■ **What you need to do**:
Go through the material below, count the lines with the word "golden", and reply with the count alone.

Segment Start: Given material

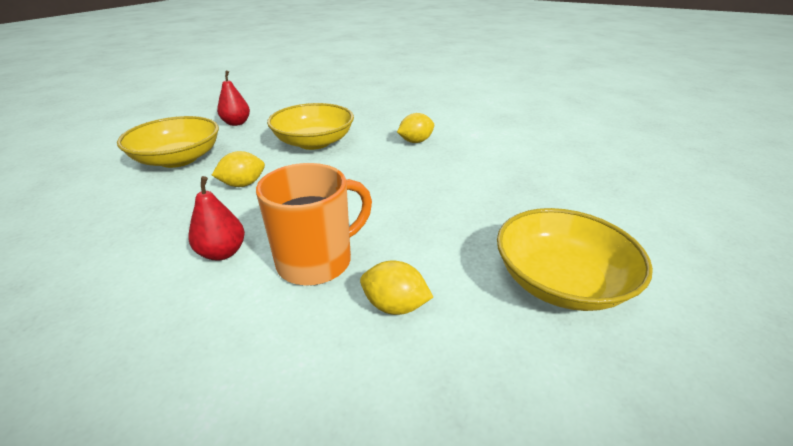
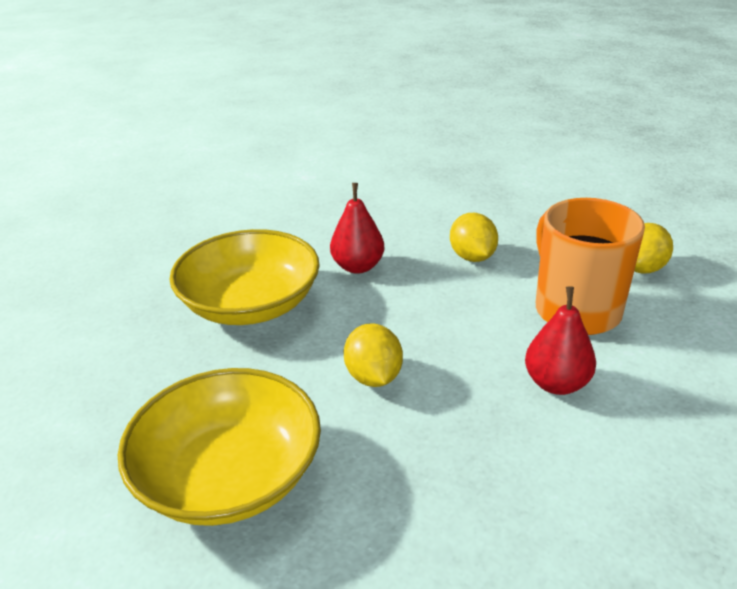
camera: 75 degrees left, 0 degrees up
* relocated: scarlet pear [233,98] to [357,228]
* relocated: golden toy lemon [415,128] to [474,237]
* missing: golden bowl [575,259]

Segment End: Given material

■ **Result of this exercise**:
2